Work item —
From the line below that contains "(518, 248) = (350, 346): black mouse -> none" to the line that contains "(287, 836) = (186, 159): none -> red notebook", repeat every line exactly, both ends included, and nothing else.

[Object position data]
BEGIN
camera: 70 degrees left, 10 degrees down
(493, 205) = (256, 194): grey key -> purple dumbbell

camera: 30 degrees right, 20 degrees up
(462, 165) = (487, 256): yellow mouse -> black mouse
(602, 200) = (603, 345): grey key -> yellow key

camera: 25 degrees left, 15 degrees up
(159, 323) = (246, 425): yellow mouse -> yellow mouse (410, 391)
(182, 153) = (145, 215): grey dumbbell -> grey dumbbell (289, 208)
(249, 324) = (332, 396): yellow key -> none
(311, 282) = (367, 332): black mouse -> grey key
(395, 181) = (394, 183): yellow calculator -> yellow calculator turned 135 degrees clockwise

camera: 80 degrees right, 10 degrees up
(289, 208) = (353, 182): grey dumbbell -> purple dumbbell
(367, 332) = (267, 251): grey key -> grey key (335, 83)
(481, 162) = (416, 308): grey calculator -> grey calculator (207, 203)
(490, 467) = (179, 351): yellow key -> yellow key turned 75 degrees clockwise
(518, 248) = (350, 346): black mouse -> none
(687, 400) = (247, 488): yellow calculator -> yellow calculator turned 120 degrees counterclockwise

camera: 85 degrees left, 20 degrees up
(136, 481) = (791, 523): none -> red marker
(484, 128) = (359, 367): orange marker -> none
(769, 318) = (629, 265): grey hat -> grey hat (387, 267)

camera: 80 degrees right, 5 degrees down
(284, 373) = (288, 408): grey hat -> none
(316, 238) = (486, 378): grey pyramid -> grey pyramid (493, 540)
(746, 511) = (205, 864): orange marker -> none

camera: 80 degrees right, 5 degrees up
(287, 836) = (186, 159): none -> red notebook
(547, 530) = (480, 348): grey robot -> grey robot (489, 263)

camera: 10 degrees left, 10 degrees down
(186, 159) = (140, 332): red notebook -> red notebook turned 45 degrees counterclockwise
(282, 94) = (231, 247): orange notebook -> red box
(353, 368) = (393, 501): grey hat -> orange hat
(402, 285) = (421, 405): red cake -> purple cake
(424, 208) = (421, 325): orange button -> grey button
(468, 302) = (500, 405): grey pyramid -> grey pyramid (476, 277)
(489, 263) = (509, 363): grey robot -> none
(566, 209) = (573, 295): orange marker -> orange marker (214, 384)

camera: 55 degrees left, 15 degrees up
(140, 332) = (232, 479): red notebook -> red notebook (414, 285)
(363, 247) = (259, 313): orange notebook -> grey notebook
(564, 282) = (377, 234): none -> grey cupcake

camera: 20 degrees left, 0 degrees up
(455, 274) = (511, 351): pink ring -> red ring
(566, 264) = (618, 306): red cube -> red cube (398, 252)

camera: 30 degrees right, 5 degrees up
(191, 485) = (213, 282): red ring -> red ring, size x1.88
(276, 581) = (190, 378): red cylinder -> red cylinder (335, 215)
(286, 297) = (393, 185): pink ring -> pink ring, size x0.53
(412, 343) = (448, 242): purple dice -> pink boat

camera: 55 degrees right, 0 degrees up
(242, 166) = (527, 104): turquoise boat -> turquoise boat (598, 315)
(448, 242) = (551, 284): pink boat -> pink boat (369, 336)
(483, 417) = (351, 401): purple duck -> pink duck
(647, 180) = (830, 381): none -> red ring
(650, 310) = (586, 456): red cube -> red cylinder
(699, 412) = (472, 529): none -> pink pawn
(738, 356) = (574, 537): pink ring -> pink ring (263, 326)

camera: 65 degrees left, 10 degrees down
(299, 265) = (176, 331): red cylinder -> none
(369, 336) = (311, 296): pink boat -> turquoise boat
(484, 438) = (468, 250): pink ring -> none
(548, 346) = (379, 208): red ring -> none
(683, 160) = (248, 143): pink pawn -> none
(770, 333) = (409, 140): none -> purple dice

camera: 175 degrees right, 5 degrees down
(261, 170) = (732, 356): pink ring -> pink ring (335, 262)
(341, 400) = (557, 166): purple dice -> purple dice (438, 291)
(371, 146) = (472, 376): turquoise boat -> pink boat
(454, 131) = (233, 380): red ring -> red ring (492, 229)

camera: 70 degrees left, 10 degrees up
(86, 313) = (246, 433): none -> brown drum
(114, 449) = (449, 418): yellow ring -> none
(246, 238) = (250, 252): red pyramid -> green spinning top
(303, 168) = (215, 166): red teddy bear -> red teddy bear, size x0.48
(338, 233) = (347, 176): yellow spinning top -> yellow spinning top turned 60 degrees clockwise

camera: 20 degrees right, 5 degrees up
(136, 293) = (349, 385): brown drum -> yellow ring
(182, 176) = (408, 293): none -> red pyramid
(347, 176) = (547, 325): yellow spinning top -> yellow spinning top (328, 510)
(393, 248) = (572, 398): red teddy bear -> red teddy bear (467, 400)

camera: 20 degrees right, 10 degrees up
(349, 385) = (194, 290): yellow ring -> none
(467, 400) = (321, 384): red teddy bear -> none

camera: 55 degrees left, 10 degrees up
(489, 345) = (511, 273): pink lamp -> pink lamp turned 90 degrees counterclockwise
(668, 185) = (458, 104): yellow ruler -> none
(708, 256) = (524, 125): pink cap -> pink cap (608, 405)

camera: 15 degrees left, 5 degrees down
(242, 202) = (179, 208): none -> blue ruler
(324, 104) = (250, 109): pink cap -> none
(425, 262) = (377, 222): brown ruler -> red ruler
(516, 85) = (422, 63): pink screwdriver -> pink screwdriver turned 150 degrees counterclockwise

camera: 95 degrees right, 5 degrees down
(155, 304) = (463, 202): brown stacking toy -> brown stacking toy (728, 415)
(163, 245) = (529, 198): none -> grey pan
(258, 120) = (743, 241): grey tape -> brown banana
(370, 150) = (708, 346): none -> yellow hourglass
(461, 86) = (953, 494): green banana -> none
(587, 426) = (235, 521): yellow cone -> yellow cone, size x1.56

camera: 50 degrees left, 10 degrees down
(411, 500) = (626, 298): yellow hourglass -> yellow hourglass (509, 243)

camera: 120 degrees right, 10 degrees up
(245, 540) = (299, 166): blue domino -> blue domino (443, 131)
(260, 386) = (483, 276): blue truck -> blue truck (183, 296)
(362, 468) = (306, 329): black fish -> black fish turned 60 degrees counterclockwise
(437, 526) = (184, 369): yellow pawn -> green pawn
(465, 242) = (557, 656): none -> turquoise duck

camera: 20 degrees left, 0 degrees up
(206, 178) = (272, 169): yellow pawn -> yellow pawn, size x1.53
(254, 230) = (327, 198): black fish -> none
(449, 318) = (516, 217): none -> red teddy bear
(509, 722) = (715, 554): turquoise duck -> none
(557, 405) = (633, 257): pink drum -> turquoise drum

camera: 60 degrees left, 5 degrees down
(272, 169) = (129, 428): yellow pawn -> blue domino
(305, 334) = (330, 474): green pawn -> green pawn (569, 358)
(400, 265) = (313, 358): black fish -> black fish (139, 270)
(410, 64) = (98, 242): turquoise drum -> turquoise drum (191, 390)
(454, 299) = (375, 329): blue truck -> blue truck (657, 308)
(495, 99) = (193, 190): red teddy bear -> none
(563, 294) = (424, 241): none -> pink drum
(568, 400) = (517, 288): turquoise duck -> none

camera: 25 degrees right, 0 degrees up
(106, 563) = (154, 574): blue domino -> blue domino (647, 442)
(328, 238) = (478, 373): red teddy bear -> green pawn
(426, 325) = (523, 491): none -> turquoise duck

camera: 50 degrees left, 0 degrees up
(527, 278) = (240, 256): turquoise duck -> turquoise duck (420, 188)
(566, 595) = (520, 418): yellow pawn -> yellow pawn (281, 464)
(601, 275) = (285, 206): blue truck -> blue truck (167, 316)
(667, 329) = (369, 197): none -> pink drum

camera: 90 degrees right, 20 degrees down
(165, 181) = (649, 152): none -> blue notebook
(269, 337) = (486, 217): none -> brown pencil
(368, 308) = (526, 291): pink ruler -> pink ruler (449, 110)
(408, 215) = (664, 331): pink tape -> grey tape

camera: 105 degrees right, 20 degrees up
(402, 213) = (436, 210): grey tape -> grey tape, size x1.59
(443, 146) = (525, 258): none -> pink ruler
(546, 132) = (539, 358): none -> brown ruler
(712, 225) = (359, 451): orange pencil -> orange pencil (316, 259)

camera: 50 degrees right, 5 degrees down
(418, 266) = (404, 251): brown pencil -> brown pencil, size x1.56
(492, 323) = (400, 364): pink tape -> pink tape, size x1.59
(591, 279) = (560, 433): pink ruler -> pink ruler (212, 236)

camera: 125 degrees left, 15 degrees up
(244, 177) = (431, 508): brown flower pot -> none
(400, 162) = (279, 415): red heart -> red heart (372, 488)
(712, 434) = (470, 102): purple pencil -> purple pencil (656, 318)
END
Answer to this problem —
(518, 248) = (350, 346): black mouse -> none
(687, 400) = (247, 488): yellow calculator -> yellow calculator turned 120 degrees counterclockwise

camera: 85 degrees left, 20 degrees up
(136, 481) = (791, 523): none -> red marker
(484, 128) = (359, 367): orange marker -> none
(769, 318) = (629, 265): grey hat -> grey hat (387, 267)

camera: 80 degrees right, 5 degrees down
(284, 373) = (288, 408): grey hat -> none
(316, 238) = (486, 378): grey pyramid -> grey pyramid (493, 540)
(746, 511) = (205, 864): orange marker -> none

camera: 80 degrees right, 5 degrees up
(287, 836) = (186, 159): none -> red notebook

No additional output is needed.